Dataset excerpts
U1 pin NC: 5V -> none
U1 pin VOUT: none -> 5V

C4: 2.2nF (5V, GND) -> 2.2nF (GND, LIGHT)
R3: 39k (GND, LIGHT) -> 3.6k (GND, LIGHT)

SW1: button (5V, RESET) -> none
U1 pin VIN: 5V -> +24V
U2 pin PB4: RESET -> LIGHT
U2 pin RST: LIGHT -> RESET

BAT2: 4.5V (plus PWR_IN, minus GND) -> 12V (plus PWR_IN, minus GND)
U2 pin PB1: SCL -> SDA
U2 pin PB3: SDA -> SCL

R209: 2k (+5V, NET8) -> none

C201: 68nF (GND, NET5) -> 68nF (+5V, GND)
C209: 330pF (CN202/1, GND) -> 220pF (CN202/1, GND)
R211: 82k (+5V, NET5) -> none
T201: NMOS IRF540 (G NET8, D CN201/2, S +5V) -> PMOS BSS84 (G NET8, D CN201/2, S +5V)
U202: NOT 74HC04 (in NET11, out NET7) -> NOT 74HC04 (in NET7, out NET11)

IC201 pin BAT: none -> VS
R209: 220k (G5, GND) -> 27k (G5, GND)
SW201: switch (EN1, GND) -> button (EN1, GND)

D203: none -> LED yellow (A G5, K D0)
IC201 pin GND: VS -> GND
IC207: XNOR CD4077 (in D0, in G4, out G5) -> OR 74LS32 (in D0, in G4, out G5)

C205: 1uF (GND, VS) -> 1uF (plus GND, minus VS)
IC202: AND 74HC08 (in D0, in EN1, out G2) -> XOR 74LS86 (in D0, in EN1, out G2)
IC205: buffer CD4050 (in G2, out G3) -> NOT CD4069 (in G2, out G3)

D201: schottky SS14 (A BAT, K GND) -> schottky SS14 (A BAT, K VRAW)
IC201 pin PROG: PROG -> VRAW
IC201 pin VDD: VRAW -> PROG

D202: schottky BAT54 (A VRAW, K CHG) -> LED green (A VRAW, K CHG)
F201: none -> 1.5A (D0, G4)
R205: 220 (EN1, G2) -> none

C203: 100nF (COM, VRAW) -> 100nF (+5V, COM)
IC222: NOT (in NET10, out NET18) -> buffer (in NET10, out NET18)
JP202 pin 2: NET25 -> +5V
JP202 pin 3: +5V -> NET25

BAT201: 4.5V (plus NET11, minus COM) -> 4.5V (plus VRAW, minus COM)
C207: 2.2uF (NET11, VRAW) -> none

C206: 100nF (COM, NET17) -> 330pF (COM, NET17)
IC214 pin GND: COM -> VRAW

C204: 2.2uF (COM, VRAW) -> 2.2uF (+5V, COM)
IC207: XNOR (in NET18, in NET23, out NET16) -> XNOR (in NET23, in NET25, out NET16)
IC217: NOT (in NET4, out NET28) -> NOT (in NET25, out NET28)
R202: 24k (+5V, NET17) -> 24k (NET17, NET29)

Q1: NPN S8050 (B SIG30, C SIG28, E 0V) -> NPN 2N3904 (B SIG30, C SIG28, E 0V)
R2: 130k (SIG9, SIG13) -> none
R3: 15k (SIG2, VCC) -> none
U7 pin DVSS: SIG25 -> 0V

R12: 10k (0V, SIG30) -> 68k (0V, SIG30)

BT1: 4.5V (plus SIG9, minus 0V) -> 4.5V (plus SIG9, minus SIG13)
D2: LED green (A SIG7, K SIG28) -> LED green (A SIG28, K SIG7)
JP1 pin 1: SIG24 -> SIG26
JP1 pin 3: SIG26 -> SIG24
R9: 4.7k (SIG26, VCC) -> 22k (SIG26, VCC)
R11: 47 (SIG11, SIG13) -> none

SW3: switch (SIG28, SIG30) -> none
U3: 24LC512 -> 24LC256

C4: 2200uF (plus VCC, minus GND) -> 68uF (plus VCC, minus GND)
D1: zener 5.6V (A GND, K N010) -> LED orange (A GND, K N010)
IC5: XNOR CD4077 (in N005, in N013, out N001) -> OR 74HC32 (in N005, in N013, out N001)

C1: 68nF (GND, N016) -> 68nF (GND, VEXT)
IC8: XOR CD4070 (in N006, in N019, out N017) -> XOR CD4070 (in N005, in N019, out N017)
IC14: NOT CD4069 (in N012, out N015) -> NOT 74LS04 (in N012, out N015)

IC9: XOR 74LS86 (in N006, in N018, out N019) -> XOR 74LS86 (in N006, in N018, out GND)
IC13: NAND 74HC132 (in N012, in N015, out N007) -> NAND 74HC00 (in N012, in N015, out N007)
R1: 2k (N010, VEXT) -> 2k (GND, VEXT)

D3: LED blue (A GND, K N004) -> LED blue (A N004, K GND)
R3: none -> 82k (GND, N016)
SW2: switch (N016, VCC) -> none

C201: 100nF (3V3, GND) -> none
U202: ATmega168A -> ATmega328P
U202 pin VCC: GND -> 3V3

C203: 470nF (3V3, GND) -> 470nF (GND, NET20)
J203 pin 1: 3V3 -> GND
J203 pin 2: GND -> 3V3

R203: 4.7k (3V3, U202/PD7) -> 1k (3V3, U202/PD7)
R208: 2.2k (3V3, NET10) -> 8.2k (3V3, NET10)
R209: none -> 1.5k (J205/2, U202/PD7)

# Required action
Return the entries above exactly as they appear.

# Answer section
U1 pin NC: 5V -> none
U1 pin VOUT: none -> 5V

C4: 2.2nF (5V, GND) -> 2.2nF (GND, LIGHT)
R3: 39k (GND, LIGHT) -> 3.6k (GND, LIGHT)

SW1: button (5V, RESET) -> none
U1 pin VIN: 5V -> +24V
U2 pin PB4: RESET -> LIGHT
U2 pin RST: LIGHT -> RESET

BAT2: 4.5V (plus PWR_IN, minus GND) -> 12V (plus PWR_IN, minus GND)
U2 pin PB1: SCL -> SDA
U2 pin PB3: SDA -> SCL

R209: 2k (+5V, NET8) -> none

C201: 68nF (GND, NET5) -> 68nF (+5V, GND)
C209: 330pF (CN202/1, GND) -> 220pF (CN202/1, GND)
R211: 82k (+5V, NET5) -> none
T201: NMOS IRF540 (G NET8, D CN201/2, S +5V) -> PMOS BSS84 (G NET8, D CN201/2, S +5V)
U202: NOT 74HC04 (in NET11, out NET7) -> NOT 74HC04 (in NET7, out NET11)

IC201 pin BAT: none -> VS
R209: 220k (G5, GND) -> 27k (G5, GND)
SW201: switch (EN1, GND) -> button (EN1, GND)

D203: none -> LED yellow (A G5, K D0)
IC201 pin GND: VS -> GND
IC207: XNOR CD4077 (in D0, in G4, out G5) -> OR 74LS32 (in D0, in G4, out G5)

C205: 1uF (GND, VS) -> 1uF (plus GND, minus VS)
IC202: AND 74HC08 (in D0, in EN1, out G2) -> XOR 74LS86 (in D0, in EN1, out G2)
IC205: buffer CD4050 (in G2, out G3) -> NOT CD4069 (in G2, out G3)

D201: schottky SS14 (A BAT, K GND) -> schottky SS14 (A BAT, K VRAW)
IC201 pin PROG: PROG -> VRAW
IC201 pin VDD: VRAW -> PROG

D202: schottky BAT54 (A VRAW, K CHG) -> LED green (A VRAW, K CHG)
F201: none -> 1.5A (D0, G4)
R205: 220 (EN1, G2) -> none

C203: 100nF (COM, VRAW) -> 100nF (+5V, COM)
IC222: NOT (in NET10, out NET18) -> buffer (in NET10, out NET18)
JP202 pin 2: NET25 -> +5V
JP202 pin 3: +5V -> NET25

BAT201: 4.5V (plus NET11, minus COM) -> 4.5V (plus VRAW, minus COM)
C207: 2.2uF (NET11, VRAW) -> none

C206: 100nF (COM, NET17) -> 330pF (COM, NET17)
IC214 pin GND: COM -> VRAW

C204: 2.2uF (COM, VRAW) -> 2.2uF (+5V, COM)
IC207: XNOR (in NET18, in NET23, out NET16) -> XNOR (in NET23, in NET25, out NET16)
IC217: NOT (in NET4, out NET28) -> NOT (in NET25, out NET28)
R202: 24k (+5V, NET17) -> 24k (NET17, NET29)

Q1: NPN S8050 (B SIG30, C SIG28, E 0V) -> NPN 2N3904 (B SIG30, C SIG28, E 0V)
R2: 130k (SIG9, SIG13) -> none
R3: 15k (SIG2, VCC) -> none
U7 pin DVSS: SIG25 -> 0V

R12: 10k (0V, SIG30) -> 68k (0V, SIG30)

BT1: 4.5V (plus SIG9, minus 0V) -> 4.5V (plus SIG9, minus SIG13)
D2: LED green (A SIG7, K SIG28) -> LED green (A SIG28, K SIG7)
JP1 pin 1: SIG24 -> SIG26
JP1 pin 3: SIG26 -> SIG24
R9: 4.7k (SIG26, VCC) -> 22k (SIG26, VCC)
R11: 47 (SIG11, SIG13) -> none

SW3: switch (SIG28, SIG30) -> none
U3: 24LC512 -> 24LC256

C4: 2200uF (plus VCC, minus GND) -> 68uF (plus VCC, minus GND)
D1: zener 5.6V (A GND, K N010) -> LED orange (A GND, K N010)
IC5: XNOR CD4077 (in N005, in N013, out N001) -> OR 74HC32 (in N005, in N013, out N001)

C1: 68nF (GND, N016) -> 68nF (GND, VEXT)
IC8: XOR CD4070 (in N006, in N019, out N017) -> XOR CD4070 (in N005, in N019, out N017)
IC14: NOT CD4069 (in N012, out N015) -> NOT 74LS04 (in N012, out N015)

IC9: XOR 74LS86 (in N006, in N018, out N019) -> XOR 74LS86 (in N006, in N018, out GND)
IC13: NAND 74HC132 (in N012, in N015, out N007) -> NAND 74HC00 (in N012, in N015, out N007)
R1: 2k (N010, VEXT) -> 2k (GND, VEXT)

D3: LED blue (A GND, K N004) -> LED blue (A N004, K GND)
R3: none -> 82k (GND, N016)
SW2: switch (N016, VCC) -> none

C201: 100nF (3V3, GND) -> none
U202: ATmega168A -> ATmega328P
U202 pin VCC: GND -> 3V3

C203: 470nF (3V3, GND) -> 470nF (GND, NET20)
J203 pin 1: 3V3 -> GND
J203 pin 2: GND -> 3V3

R203: 4.7k (3V3, U202/PD7) -> 1k (3V3, U202/PD7)
R208: 2.2k (3V3, NET10) -> 8.2k (3V3, NET10)
R209: none -> 1.5k (J205/2, U202/PD7)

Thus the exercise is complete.